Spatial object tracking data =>
=== Section Start ===
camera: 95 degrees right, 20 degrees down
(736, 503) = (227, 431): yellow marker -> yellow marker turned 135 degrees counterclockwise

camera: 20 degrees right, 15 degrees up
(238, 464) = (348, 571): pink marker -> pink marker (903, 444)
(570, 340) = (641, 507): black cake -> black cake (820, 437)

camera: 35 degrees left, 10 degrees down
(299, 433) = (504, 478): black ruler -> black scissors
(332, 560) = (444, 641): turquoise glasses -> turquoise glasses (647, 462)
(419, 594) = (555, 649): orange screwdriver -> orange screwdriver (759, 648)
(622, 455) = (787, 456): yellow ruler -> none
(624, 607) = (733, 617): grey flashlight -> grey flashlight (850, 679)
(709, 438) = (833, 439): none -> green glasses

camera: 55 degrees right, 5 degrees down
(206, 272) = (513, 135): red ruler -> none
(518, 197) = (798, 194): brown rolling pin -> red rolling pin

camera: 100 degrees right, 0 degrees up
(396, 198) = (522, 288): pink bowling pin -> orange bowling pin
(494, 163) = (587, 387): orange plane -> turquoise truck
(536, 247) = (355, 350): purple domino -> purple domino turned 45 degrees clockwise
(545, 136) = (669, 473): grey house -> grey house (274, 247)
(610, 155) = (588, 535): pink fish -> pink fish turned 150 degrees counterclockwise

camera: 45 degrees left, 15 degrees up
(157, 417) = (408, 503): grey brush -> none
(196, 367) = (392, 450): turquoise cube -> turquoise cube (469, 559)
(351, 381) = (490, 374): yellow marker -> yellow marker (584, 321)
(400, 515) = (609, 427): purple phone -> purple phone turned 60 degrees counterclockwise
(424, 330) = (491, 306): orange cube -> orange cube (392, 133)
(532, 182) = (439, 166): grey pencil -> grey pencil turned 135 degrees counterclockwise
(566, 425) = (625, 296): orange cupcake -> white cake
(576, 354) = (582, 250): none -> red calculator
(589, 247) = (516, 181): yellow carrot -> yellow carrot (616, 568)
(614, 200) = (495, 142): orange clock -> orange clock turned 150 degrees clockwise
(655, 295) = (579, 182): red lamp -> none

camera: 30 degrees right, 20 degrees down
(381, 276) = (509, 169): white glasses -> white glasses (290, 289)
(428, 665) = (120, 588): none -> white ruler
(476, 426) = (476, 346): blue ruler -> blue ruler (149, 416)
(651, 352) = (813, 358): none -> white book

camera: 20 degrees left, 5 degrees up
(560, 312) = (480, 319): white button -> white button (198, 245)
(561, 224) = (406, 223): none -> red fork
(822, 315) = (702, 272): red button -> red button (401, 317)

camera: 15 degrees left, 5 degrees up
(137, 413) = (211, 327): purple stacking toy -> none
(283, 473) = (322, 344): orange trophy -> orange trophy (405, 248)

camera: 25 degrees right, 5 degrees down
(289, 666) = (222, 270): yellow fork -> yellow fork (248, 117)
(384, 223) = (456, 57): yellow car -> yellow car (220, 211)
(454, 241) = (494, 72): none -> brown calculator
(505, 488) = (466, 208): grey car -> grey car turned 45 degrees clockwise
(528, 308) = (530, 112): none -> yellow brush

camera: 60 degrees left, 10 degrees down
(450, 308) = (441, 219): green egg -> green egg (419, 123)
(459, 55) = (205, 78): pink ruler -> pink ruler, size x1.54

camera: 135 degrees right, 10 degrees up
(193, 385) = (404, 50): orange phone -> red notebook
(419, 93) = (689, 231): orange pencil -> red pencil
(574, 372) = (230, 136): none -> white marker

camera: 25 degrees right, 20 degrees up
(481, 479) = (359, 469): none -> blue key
=== Section End ===
What is expected =>
From the records above, copy only the lines starting with the line that holds "(494, 163) = (587, 387): orange" and going on through the line that holds "(428, 665) = (120, 588): none -> white ruler", exactly as written.

Response box =>
(494, 163) = (587, 387): orange plane -> turquoise truck
(536, 247) = (355, 350): purple domino -> purple domino turned 45 degrees clockwise
(545, 136) = (669, 473): grey house -> grey house (274, 247)
(610, 155) = (588, 535): pink fish -> pink fish turned 150 degrees counterclockwise

camera: 45 degrees left, 15 degrees up
(157, 417) = (408, 503): grey brush -> none
(196, 367) = (392, 450): turquoise cube -> turquoise cube (469, 559)
(351, 381) = (490, 374): yellow marker -> yellow marker (584, 321)
(400, 515) = (609, 427): purple phone -> purple phone turned 60 degrees counterclockwise
(424, 330) = (491, 306): orange cube -> orange cube (392, 133)
(532, 182) = (439, 166): grey pencil -> grey pencil turned 135 degrees counterclockwise
(566, 425) = (625, 296): orange cupcake -> white cake
(576, 354) = (582, 250): none -> red calculator
(589, 247) = (516, 181): yellow carrot -> yellow carrot (616, 568)
(614, 200) = (495, 142): orange clock -> orange clock turned 150 degrees clockwise
(655, 295) = (579, 182): red lamp -> none

camera: 30 degrees right, 20 degrees down
(381, 276) = (509, 169): white glasses -> white glasses (290, 289)
(428, 665) = (120, 588): none -> white ruler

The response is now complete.